> _Exercise brief_: A faithful, word-for-word copy of the records is required, and it must contain no pictures.

> _Collected data_:
►

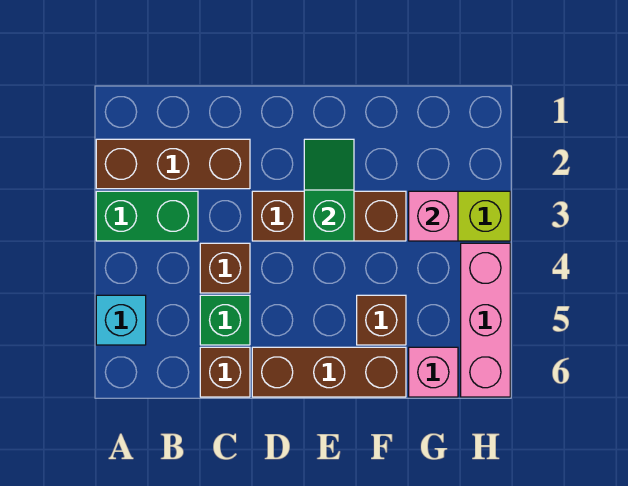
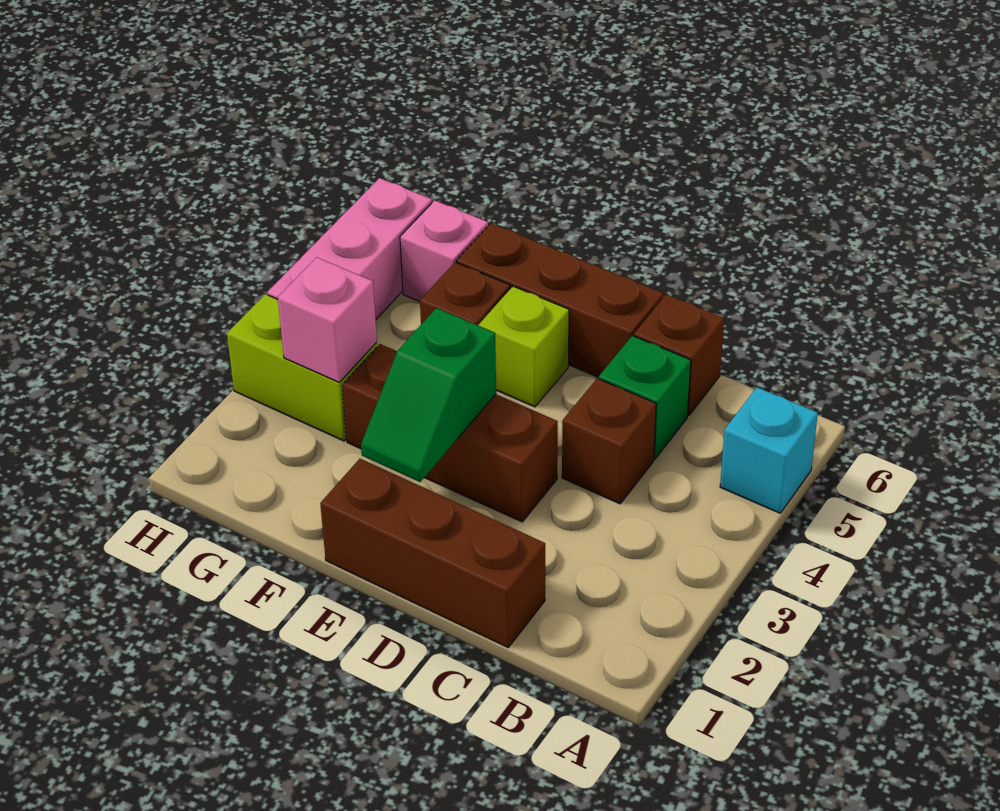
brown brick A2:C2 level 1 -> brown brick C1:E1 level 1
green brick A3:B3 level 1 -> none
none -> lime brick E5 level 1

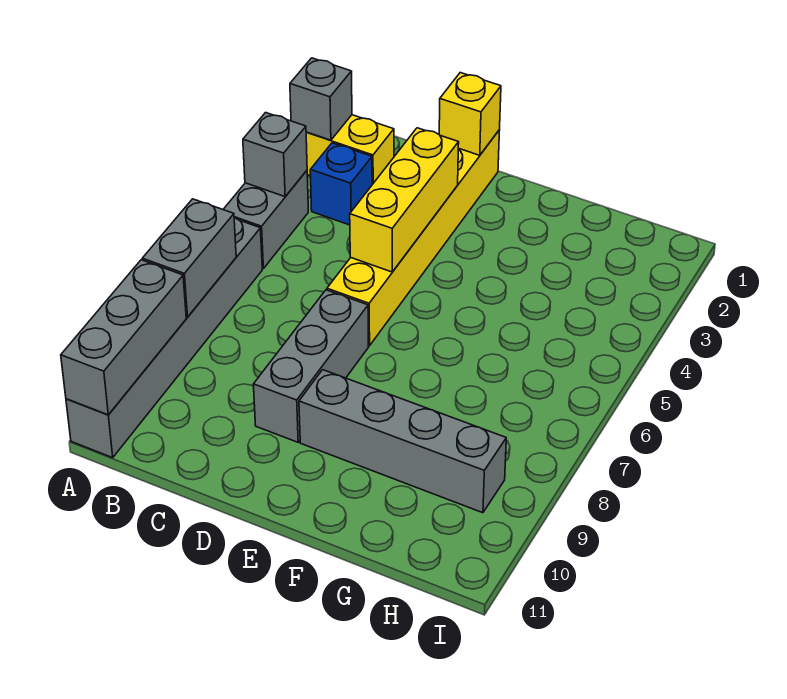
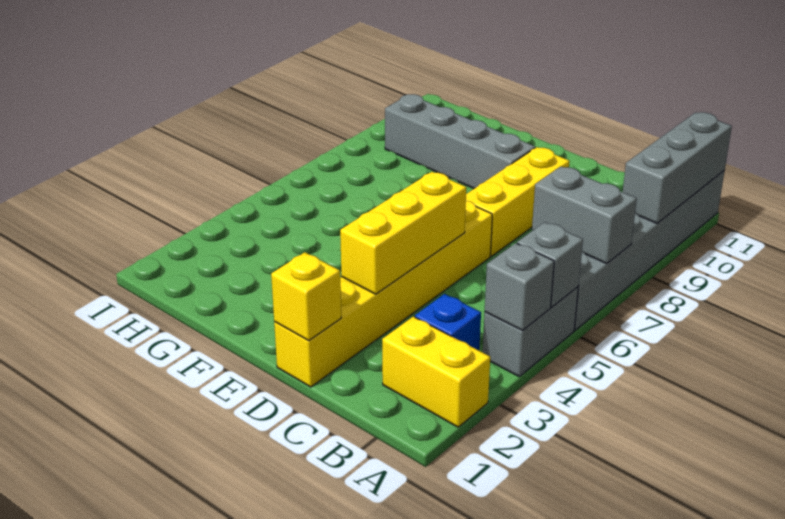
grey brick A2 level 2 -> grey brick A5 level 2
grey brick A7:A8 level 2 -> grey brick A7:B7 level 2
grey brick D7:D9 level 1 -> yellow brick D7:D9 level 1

◄

> _Written solution_:
brown brick A2:C2 level 1 -> brown brick C1:E1 level 1
green brick A3:B3 level 1 -> none
none -> lime brick E5 level 1

grey brick A2 level 2 -> grey brick A5 level 2
grey brick A7:A8 level 2 -> grey brick A7:B7 level 2
grey brick D7:D9 level 1 -> yellow brick D7:D9 level 1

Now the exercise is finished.